-------- AVAILABLE DATA --------

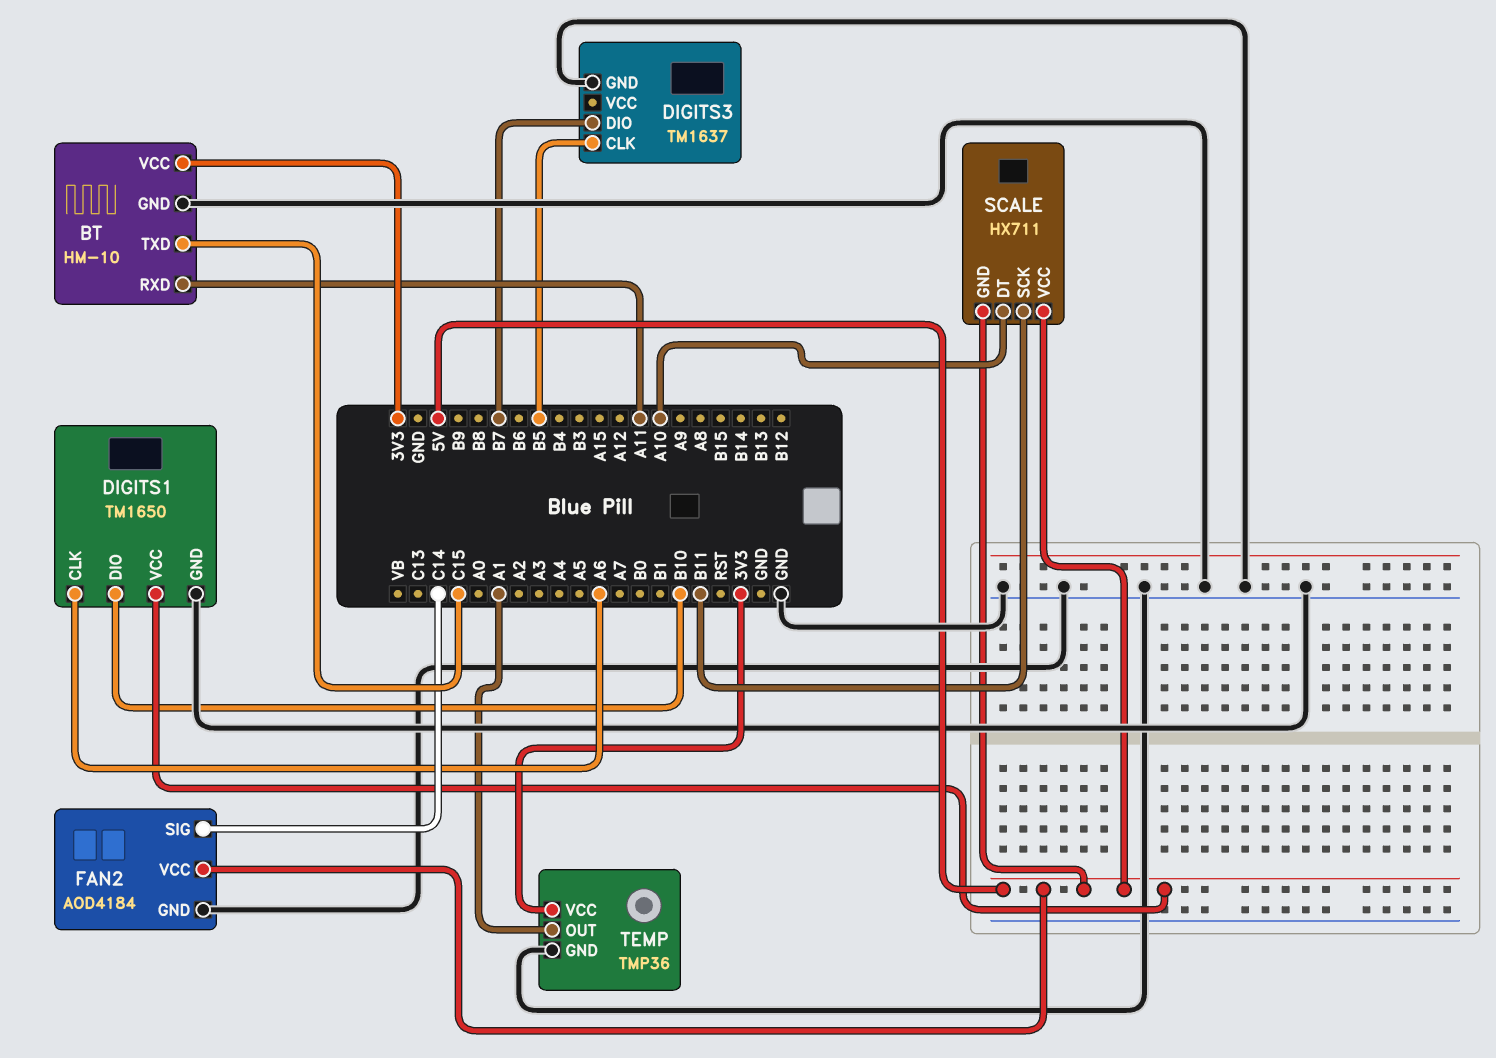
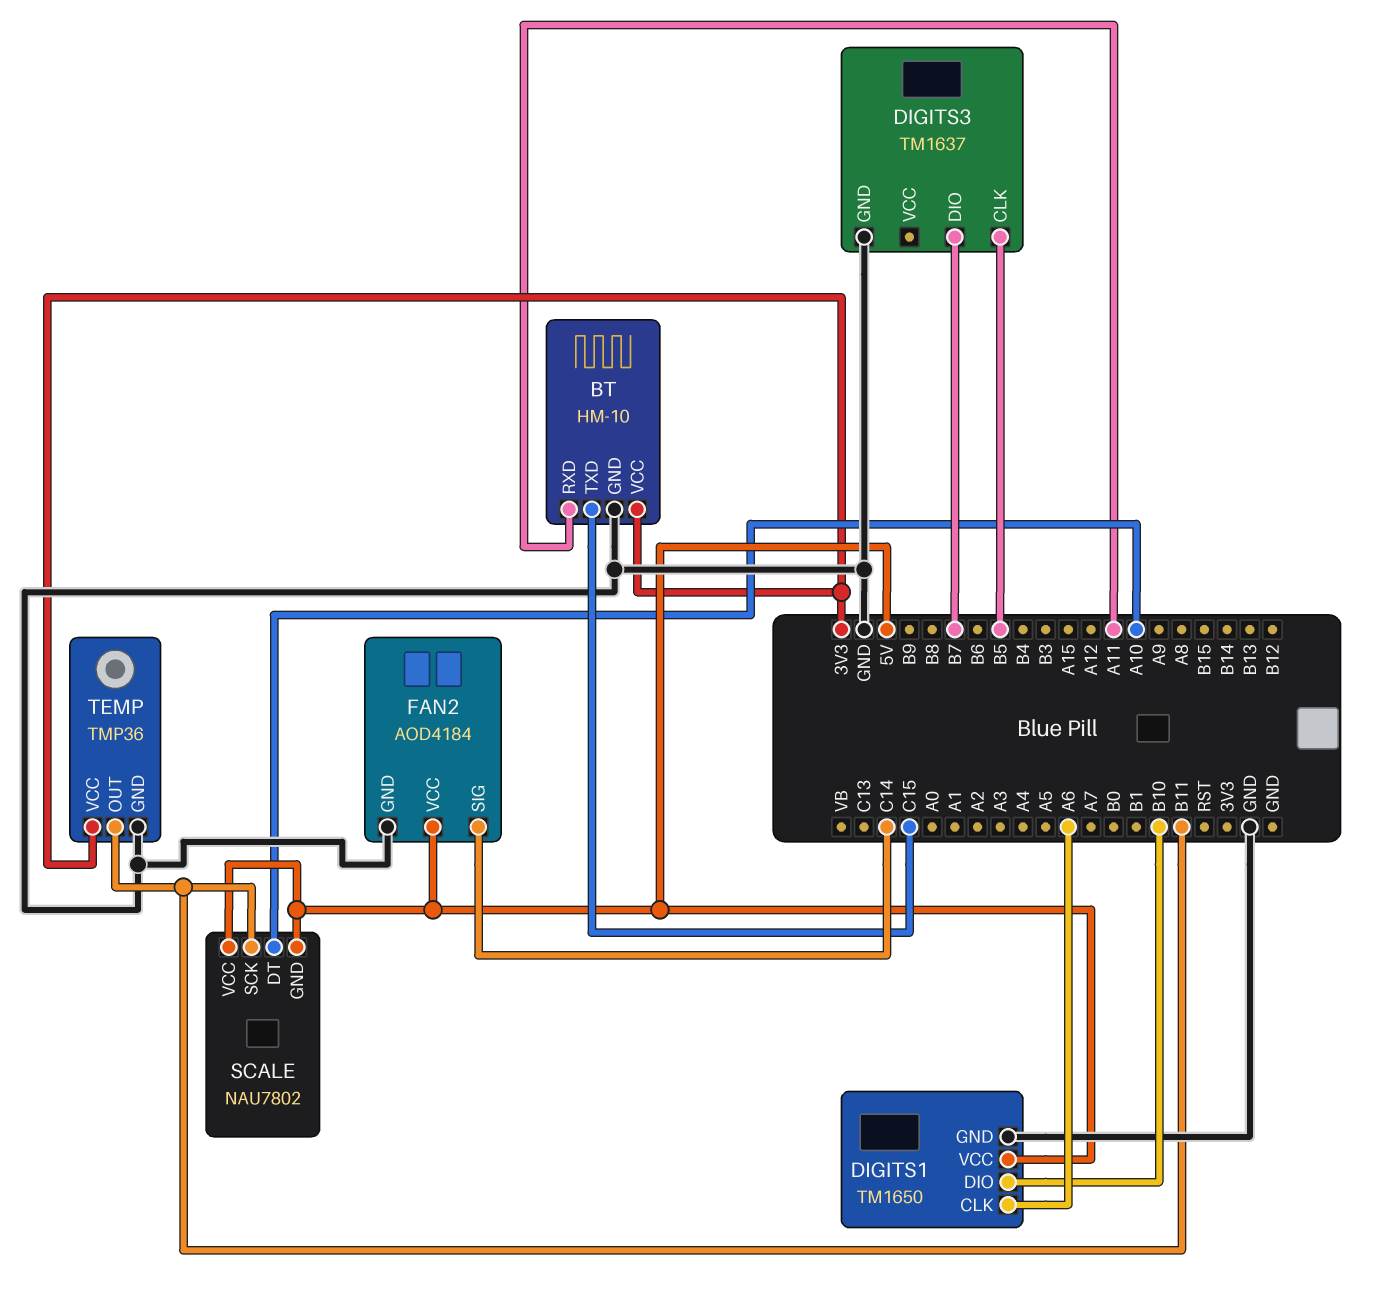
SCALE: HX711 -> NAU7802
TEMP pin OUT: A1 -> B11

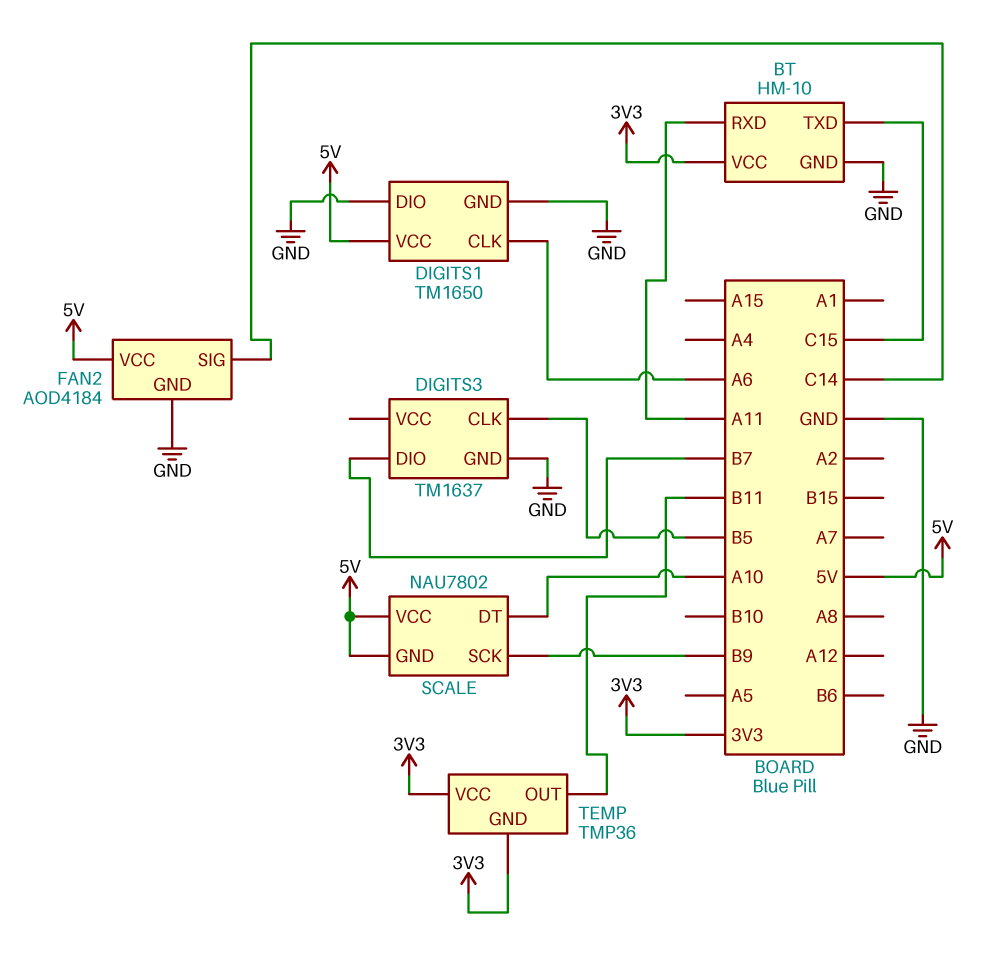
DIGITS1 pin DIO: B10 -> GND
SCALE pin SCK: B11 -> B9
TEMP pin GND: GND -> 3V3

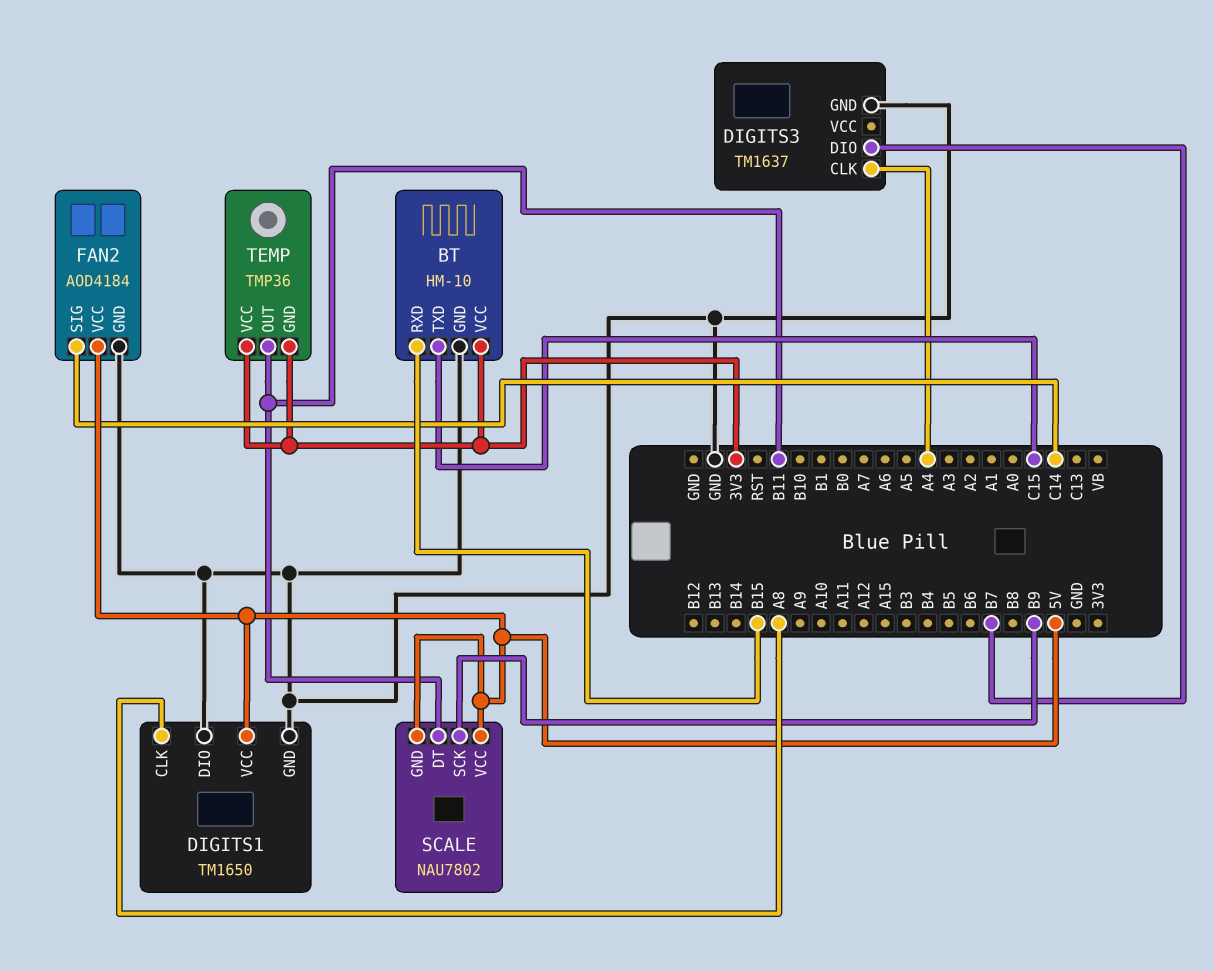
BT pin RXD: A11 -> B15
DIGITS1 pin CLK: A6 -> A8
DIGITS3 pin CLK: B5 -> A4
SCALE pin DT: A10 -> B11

--------

REQUIRED WORK:
In the lines above, spot each one that contains the word "TEMP" and copy it.

SOLUTION:
TEMP pin OUT: A1 -> B11
TEMP pin GND: GND -> 3V3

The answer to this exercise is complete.